(Data items)
◆ ◆ ◆ ◆ ◆
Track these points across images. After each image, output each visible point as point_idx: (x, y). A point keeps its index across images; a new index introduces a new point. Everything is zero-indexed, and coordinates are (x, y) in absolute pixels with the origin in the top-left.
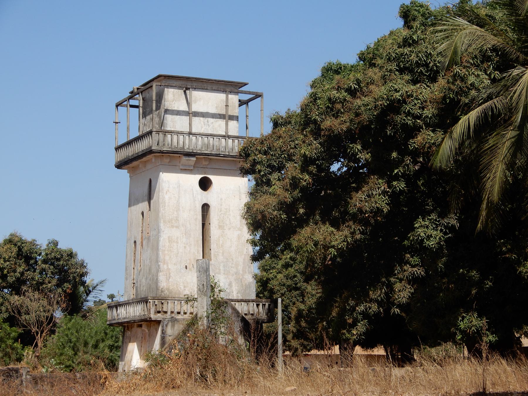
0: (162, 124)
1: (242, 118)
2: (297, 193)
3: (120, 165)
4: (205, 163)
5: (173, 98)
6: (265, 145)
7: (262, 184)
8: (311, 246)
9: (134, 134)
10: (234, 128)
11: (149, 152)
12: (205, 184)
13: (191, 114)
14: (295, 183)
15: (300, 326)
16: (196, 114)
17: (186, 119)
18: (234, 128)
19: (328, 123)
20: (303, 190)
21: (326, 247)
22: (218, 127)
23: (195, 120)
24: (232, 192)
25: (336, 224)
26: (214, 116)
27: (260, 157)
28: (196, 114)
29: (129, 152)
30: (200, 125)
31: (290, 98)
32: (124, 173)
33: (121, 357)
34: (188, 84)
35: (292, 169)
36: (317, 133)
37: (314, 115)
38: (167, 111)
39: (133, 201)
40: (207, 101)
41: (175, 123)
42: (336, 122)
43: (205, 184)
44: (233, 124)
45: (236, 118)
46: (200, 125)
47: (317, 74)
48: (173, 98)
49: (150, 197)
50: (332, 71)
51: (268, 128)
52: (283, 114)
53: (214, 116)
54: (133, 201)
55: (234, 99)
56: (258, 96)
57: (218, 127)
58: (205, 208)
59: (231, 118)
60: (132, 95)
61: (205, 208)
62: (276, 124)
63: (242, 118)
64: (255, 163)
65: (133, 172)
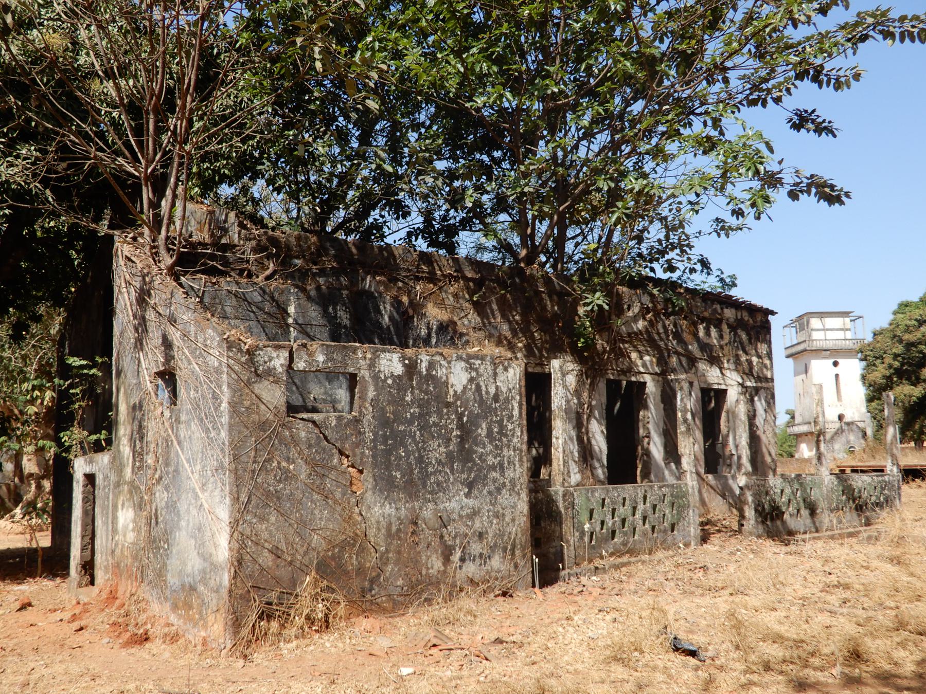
0: (810, 336)
1: (853, 329)
2: (892, 371)
3: (788, 357)
4: (835, 354)
5: (815, 323)
6: (871, 347)
7: (870, 366)
8: (902, 397)
9: (795, 342)
10: (849, 335)
11: (805, 350)
12: (836, 364)
13: (825, 330)
14: (890, 366)
15: (547, 243)
16: (828, 330)
17: (823, 332)
18: (849, 335)
19: (907, 337)
20: (895, 369)
21: (910, 397)
22: (840, 335)
23: (828, 332)
24: (852, 368)
25: (914, 385)
26: (837, 330)
27: (869, 353)
28: (828, 330)
29: (793, 350)
30: (831, 335)
31: (883, 320)
32: (790, 360)
33: (797, 451)
34: (822, 315)
35: (888, 360)
36: (901, 341)
37: (899, 333)
38: (812, 330)
39: (796, 374)
40: (831, 322)
41: (816, 335)
42: (911, 336)
43: (836, 364)
44: (847, 332)
45: (849, 330)
46: (831, 335)
47: (895, 307)
48: (815, 323)
49: (806, 372)
50: (904, 306)
51: (869, 338)
52: (878, 329)
53: (837, 330)
54: (796, 374)
55: (847, 320)
56: (860, 317)
57: (840, 335)
58: (837, 376)
59: (847, 330)
60: (793, 322)
61: (837, 376)
62: (875, 335)
63: (853, 329)
64: (866, 356)
65: (795, 359)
◆ ◆ ◆ ◆ ◆
* [Directions for this task]: Copy each line of the items above that contains the word "coordinates".

* [Response]:
Track these points across images. After each image, output each visible point as point_idx: (x, y). A point keeps its index across images; a new index introduces a new point. Everything is zero-indexed, and coordinates are (x, y) in absolute pixels with the origin in the top-left.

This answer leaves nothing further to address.